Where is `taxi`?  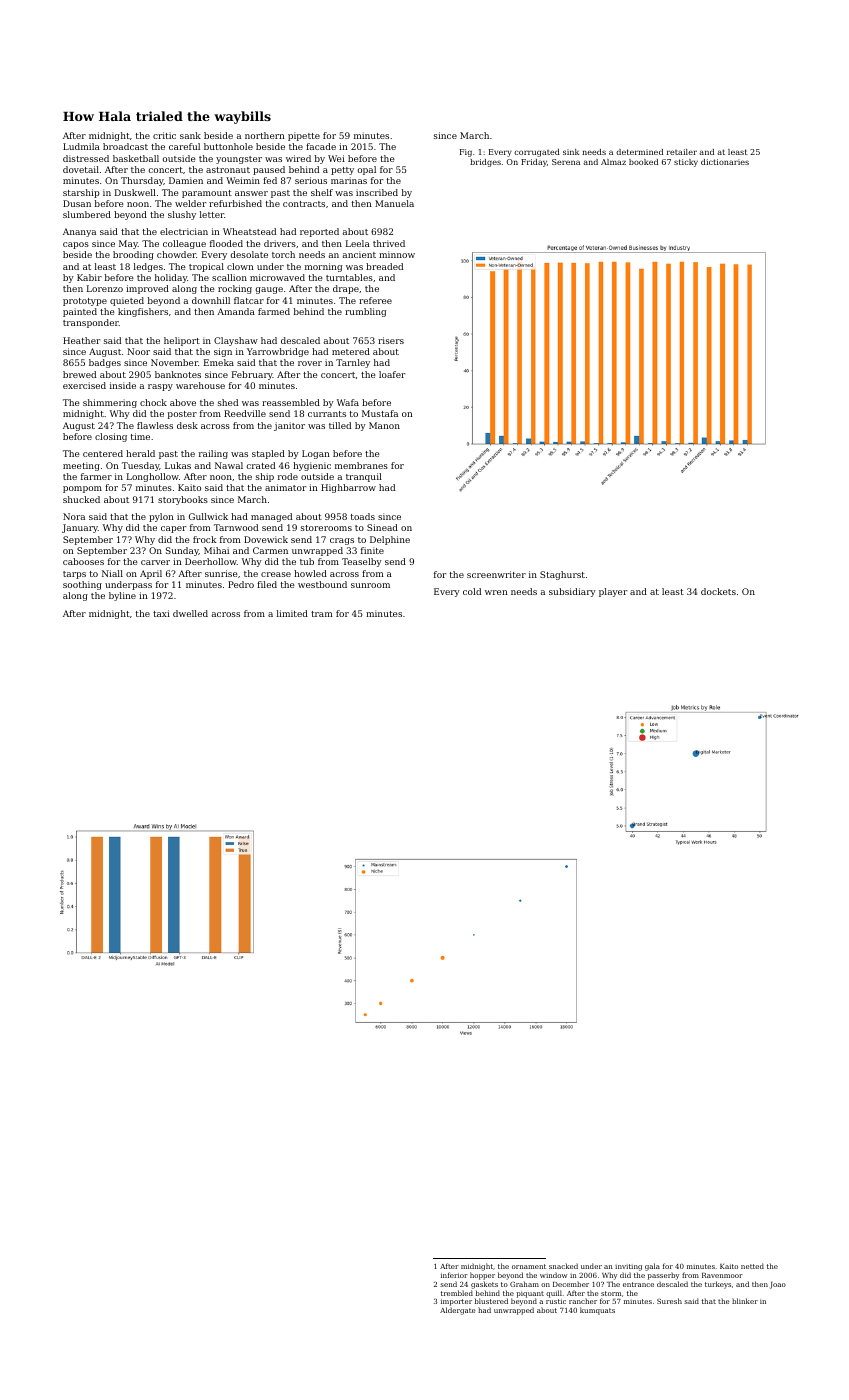
taxi is located at coordinates (161, 613).
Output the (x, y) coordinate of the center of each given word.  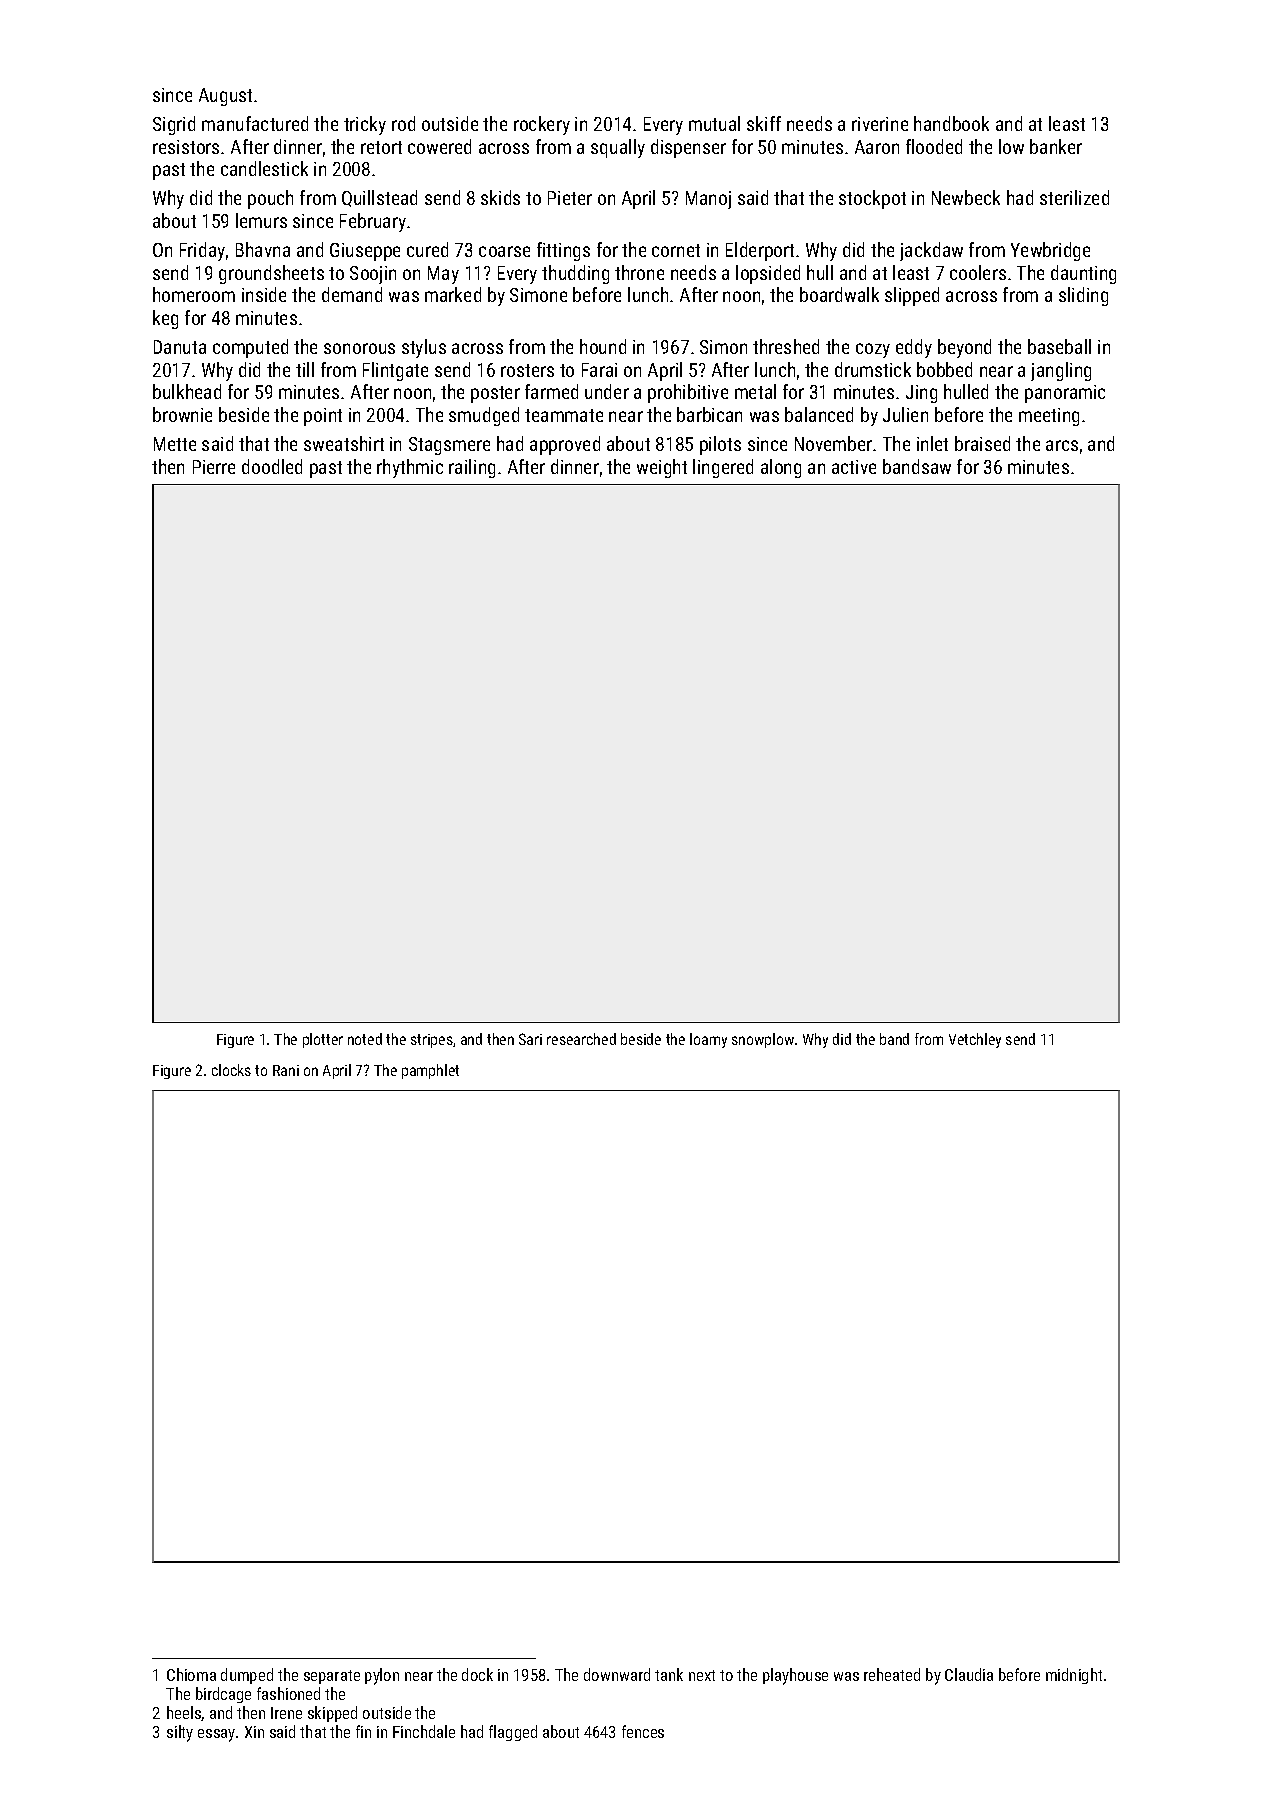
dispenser (688, 148)
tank (669, 1674)
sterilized (1074, 197)
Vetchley (975, 1040)
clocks (231, 1070)
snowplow (763, 1040)
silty (180, 1733)
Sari (530, 1039)
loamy (708, 1040)
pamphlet (430, 1071)
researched (581, 1039)
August (225, 97)
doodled (272, 466)
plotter (323, 1040)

· · · ·

> TASK TO CARRY OUT
Reproduce all of the data above line for line, without the pictures.

> TASK ANSWER
Where is `taxi`?  
taxi is located at coordinates (161, 613).
Output the (x, y) coordinate of the center of each given word.  
dispenser (688, 148)
tank (669, 1674)
sterilized (1074, 197)
Vetchley (975, 1040)
clocks (231, 1070)
snowplow (763, 1040)
silty (180, 1733)
Sari (530, 1039)
loamy (708, 1040)
pamphlet (430, 1071)
researched (581, 1039)
August (225, 97)
doodled (272, 466)
plotter (323, 1040)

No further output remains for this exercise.